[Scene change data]
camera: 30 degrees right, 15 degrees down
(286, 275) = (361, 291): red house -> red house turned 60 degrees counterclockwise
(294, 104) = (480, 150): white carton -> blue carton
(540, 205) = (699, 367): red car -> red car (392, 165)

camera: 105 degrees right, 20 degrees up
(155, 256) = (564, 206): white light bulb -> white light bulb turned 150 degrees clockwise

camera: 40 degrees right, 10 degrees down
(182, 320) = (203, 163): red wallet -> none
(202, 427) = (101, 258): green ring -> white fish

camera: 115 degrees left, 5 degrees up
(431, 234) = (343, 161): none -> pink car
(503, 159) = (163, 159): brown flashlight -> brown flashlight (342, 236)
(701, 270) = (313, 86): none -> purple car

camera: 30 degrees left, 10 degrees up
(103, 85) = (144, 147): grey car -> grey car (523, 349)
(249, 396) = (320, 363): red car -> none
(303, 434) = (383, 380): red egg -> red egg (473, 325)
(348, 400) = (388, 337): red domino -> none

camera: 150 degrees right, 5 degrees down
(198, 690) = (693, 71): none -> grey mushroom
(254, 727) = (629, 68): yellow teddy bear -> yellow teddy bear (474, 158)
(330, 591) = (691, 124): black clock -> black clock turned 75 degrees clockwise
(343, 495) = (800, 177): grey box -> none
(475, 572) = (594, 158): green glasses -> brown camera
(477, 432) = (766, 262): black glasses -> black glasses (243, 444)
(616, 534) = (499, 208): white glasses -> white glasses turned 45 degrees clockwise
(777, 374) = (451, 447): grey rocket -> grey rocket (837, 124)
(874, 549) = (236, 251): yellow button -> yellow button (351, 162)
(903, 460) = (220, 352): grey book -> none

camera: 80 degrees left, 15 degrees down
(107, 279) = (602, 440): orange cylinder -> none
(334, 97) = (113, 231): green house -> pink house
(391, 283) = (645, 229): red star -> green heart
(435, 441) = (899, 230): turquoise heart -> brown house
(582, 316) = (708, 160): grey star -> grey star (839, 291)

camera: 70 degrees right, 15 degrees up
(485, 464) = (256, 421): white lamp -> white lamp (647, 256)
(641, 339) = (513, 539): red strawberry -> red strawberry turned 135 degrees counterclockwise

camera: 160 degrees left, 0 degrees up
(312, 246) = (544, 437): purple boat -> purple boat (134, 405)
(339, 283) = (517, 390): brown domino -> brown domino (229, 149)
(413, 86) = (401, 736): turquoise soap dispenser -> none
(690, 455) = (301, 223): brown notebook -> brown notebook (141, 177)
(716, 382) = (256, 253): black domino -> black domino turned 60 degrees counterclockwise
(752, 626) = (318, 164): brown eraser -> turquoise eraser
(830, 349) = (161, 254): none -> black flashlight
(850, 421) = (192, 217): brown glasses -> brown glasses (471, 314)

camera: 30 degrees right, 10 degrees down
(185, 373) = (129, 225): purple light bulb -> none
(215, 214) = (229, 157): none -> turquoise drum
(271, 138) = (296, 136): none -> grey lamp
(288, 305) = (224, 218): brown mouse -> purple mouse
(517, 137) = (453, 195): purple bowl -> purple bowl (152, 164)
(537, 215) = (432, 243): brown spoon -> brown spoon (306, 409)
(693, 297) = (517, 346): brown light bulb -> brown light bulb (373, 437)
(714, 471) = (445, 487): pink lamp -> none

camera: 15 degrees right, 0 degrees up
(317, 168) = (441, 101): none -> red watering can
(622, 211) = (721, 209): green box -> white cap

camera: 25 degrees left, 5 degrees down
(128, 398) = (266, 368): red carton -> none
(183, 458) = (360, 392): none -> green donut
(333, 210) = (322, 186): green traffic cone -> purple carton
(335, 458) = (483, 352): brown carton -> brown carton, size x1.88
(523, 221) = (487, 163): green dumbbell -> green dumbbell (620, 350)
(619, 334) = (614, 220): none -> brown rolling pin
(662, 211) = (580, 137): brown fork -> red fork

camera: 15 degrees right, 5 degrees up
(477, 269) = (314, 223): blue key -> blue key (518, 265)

* _Work instructions_: Return the full data above, line for line.

* _Response box_:
camera: 30 degrees right, 15 degrees down
(286, 275) = (361, 291): red house -> red house turned 60 degrees counterclockwise
(294, 104) = (480, 150): white carton -> blue carton
(540, 205) = (699, 367): red car -> red car (392, 165)

camera: 105 degrees right, 20 degrees up
(155, 256) = (564, 206): white light bulb -> white light bulb turned 150 degrees clockwise

camera: 40 degrees right, 10 degrees down
(182, 320) = (203, 163): red wallet -> none
(202, 427) = (101, 258): green ring -> white fish

camera: 115 degrees left, 5 degrees up
(431, 234) = (343, 161): none -> pink car
(503, 159) = (163, 159): brown flashlight -> brown flashlight (342, 236)
(701, 270) = (313, 86): none -> purple car

camera: 30 degrees left, 10 degrees up
(103, 85) = (144, 147): grey car -> grey car (523, 349)
(249, 396) = (320, 363): red car -> none
(303, 434) = (383, 380): red egg -> red egg (473, 325)
(348, 400) = (388, 337): red domino -> none

camera: 150 degrees right, 5 degrees down
(198, 690) = (693, 71): none -> grey mushroom
(254, 727) = (629, 68): yellow teddy bear -> yellow teddy bear (474, 158)
(330, 591) = (691, 124): black clock -> black clock turned 75 degrees clockwise
(343, 495) = (800, 177): grey box -> none
(475, 572) = (594, 158): green glasses -> brown camera
(477, 432) = (766, 262): black glasses -> black glasses (243, 444)
(616, 534) = (499, 208): white glasses -> white glasses turned 45 degrees clockwise
(777, 374) = (451, 447): grey rocket -> grey rocket (837, 124)
(874, 549) = (236, 251): yellow button -> yellow button (351, 162)
(903, 460) = (220, 352): grey book -> none

camera: 80 degrees left, 15 degrees down
(107, 279) = (602, 440): orange cylinder -> none
(334, 97) = (113, 231): green house -> pink house
(391, 283) = (645, 229): red star -> green heart
(435, 441) = (899, 230): turquoise heart -> brown house
(582, 316) = (708, 160): grey star -> grey star (839, 291)

camera: 70 degrees right, 15 degrees up
(485, 464) = (256, 421): white lamp -> white lamp (647, 256)
(641, 339) = (513, 539): red strawberry -> red strawberry turned 135 degrees counterclockwise

camera: 160 degrees left, 0 degrees up
(312, 246) = (544, 437): purple boat -> purple boat (134, 405)
(339, 283) = (517, 390): brown domino -> brown domino (229, 149)
(413, 86) = (401, 736): turquoise soap dispenser -> none
(690, 455) = (301, 223): brown notebook -> brown notebook (141, 177)
(716, 382) = (256, 253): black domino -> black domino turned 60 degrees counterclockwise
(752, 626) = (318, 164): brown eraser -> turquoise eraser
(830, 349) = (161, 254): none -> black flashlight
(850, 421) = (192, 217): brown glasses -> brown glasses (471, 314)

camera: 30 degrees right, 10 degrees down
(185, 373) = (129, 225): purple light bulb -> none
(215, 214) = (229, 157): none -> turquoise drum
(271, 138) = (296, 136): none -> grey lamp
(288, 305) = (224, 218): brown mouse -> purple mouse
(517, 137) = (453, 195): purple bowl -> purple bowl (152, 164)
(537, 215) = (432, 243): brown spoon -> brown spoon (306, 409)
(693, 297) = (517, 346): brown light bulb -> brown light bulb (373, 437)
(714, 471) = (445, 487): pink lamp -> none

camera: 15 degrees right, 0 degrees up
(317, 168) = (441, 101): none -> red watering can
(622, 211) = (721, 209): green box -> white cap

camera: 25 degrees left, 5 degrees down
(128, 398) = (266, 368): red carton -> none
(183, 458) = (360, 392): none -> green donut
(333, 210) = (322, 186): green traffic cone -> purple carton
(335, 458) = (483, 352): brown carton -> brown carton, size x1.88
(523, 221) = (487, 163): green dumbbell -> green dumbbell (620, 350)
(619, 334) = (614, 220): none -> brown rolling pin
(662, 211) = (580, 137): brown fork -> red fork

camera: 15 degrees right, 5 degrees up
(477, 269) = (314, 223): blue key -> blue key (518, 265)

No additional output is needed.